__Task instructions__. Run through the records and show each line that includes the string "white".

**** Extracted data ****

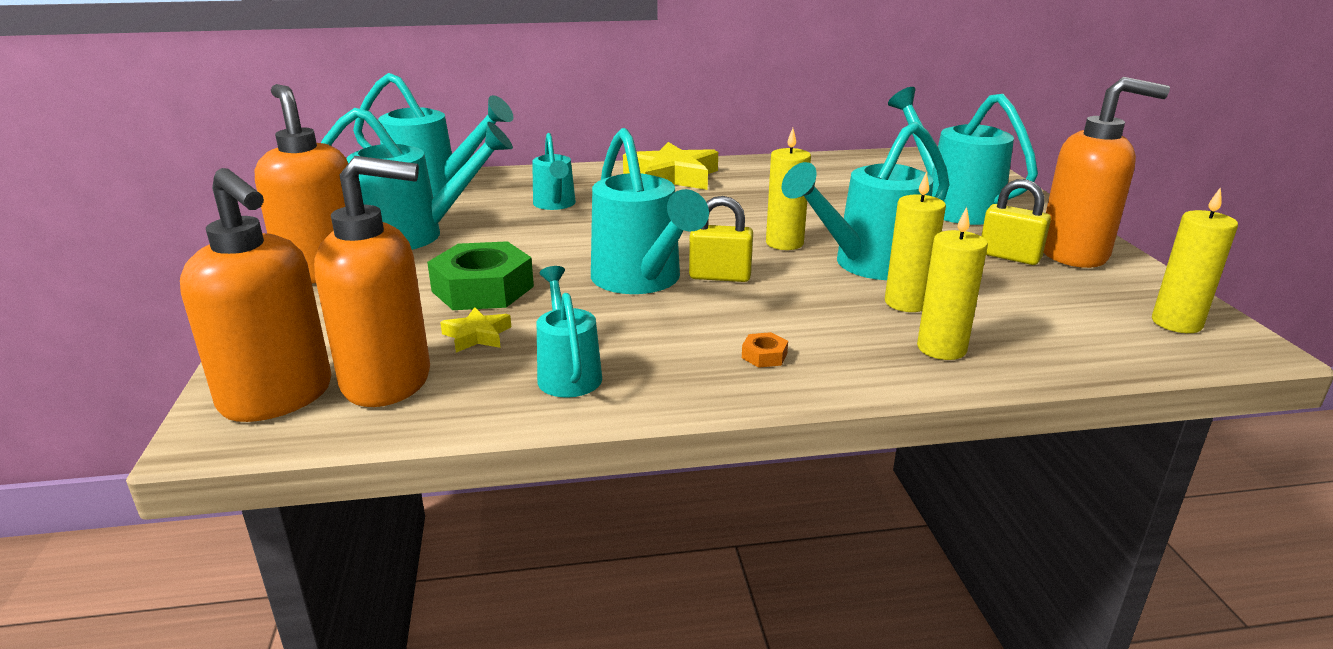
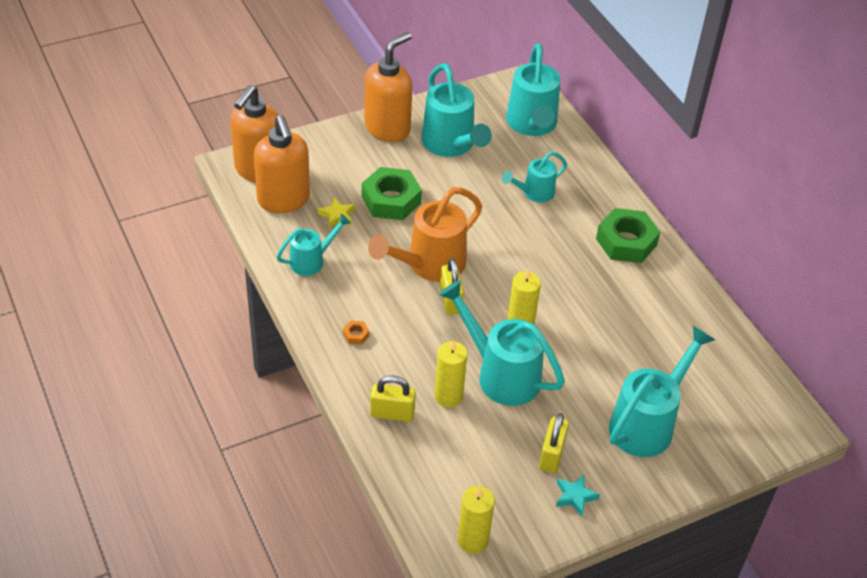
camera: 70 degrees right, 20 degrees up
(641, 280) = (429, 265): turquoise watering can -> orange watering can
(672, 177) = (626, 242): yellow star -> green nut
(941, 348) = (392, 413): yellow candle -> yellow padlock
(1074, 254) = (575, 496): orange soap dispenser -> turquoise star

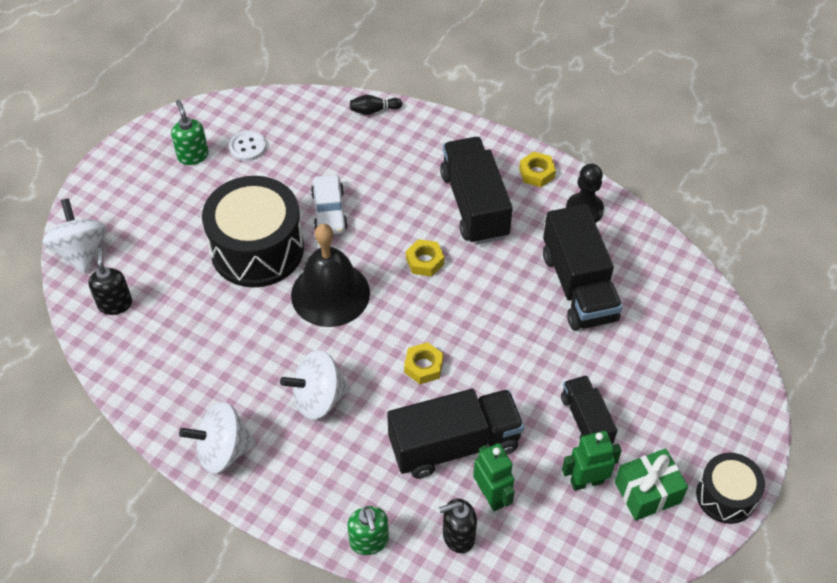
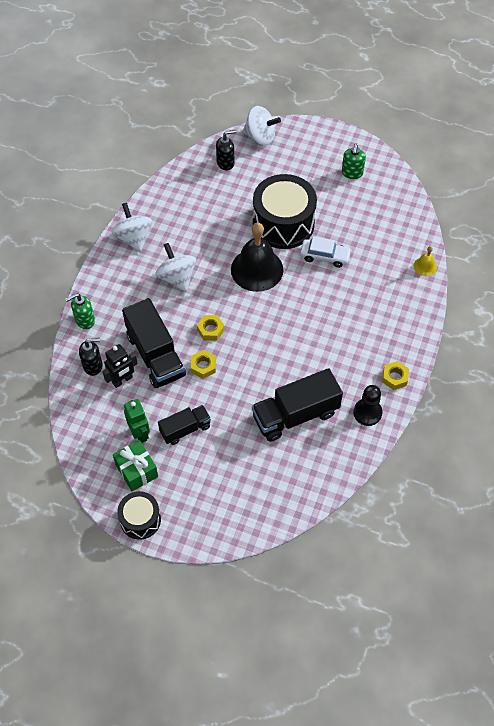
camera: 80 degrees right, 5 degrees up
(81, 251) = (260, 137): white spinning top -> white spinning top turned 45 degrees clockwise
(193, 155) = (352, 173): green soap dispenser -> green soap dispenser turned 135 degrees clockwise
(247, 147) = (368, 200): white button -> none
(329, 211) = (325, 256): white car -> white car turned 150 degrees counterclockwise
(374, 110) = (425, 266): black bowling pin -> yellow bell
(424, 261) = (295, 318): yellow nut -> yellow nut (203, 366)
(458, 536) = (93, 365): black soap dispenser -> black soap dispenser turned 105 degrees clockwise
(474, 205) = (353, 341): black truck -> none
(491, 496) = (122, 380): green robot -> black robot

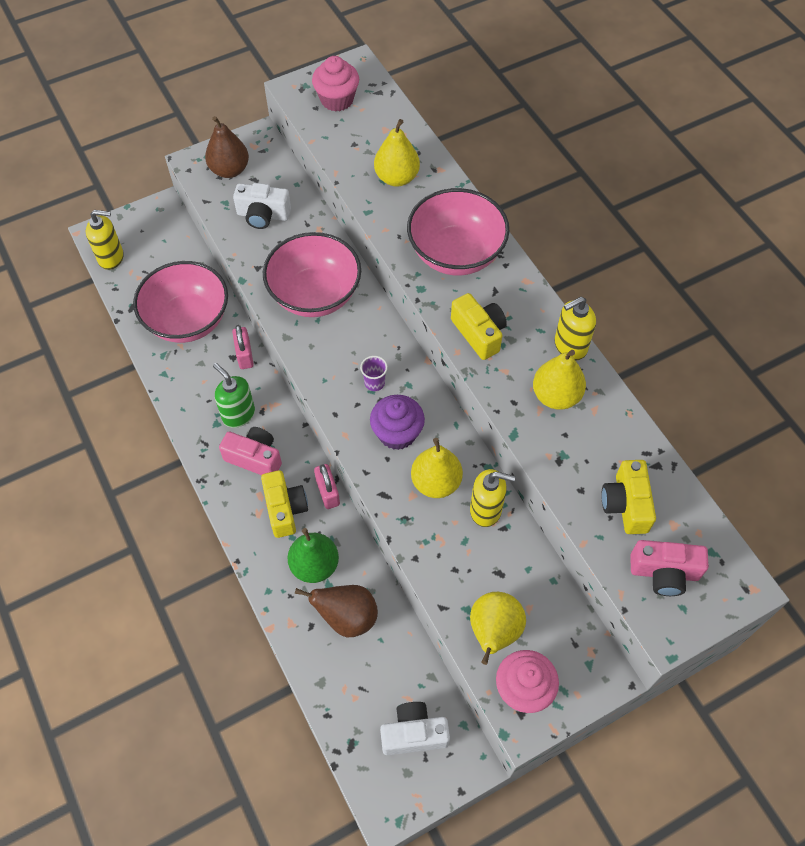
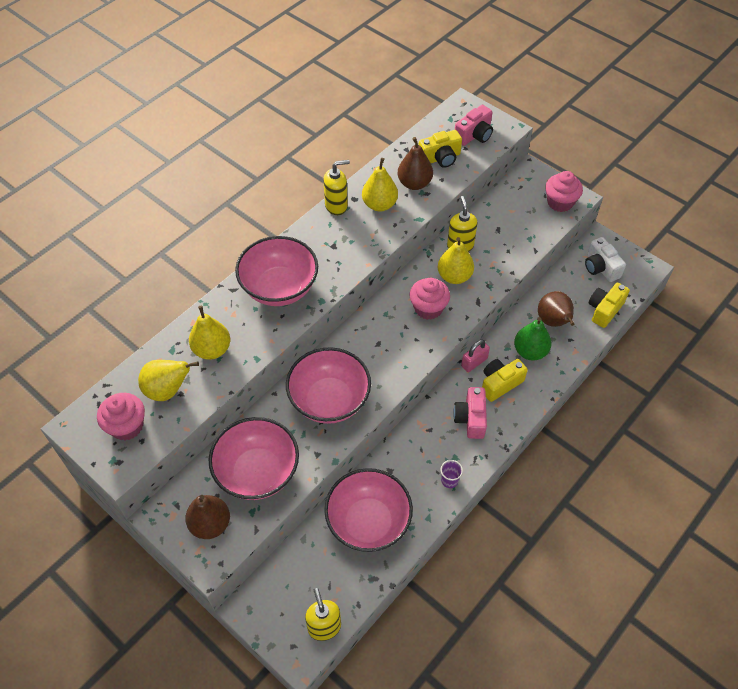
camera: 110 degrees left, 5 degrees down
(238, 414) = (440, 445): green soap dispenser -> none
(244, 355) = (384, 462): pink padlock -> none
(263, 215) = (257, 472): white camera -> pink bowl
(374, 383) = (393, 334): purple cup -> purple cup (449, 480)
(397, 433) = (428, 308): purple cupcake -> pink cupcake
(479, 333) = (347, 256): yellow camera -> yellow camera (604, 310)
(494, 632) = (536, 223): yellow pear -> yellow pear (168, 390)
(570, 346) = (336, 206): yellow soap dispenser -> yellow soap dispenser turned 60 degrees counterclockwise
(583, 451) = (414, 183): none -> brown pear
(664, 572) = (474, 135): pink camera -> pink camera turned 60 degrees clockwise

****

__Response to the task__.
(81, 251) = (260, 137): white spinning top -> white spinning top turned 45 degrees clockwise
(247, 147) = (368, 200): white button -> none
(329, 211) = (325, 256): white car -> white car turned 150 degrees counterclockwise
(263, 215) = (257, 472): white camera -> pink bowl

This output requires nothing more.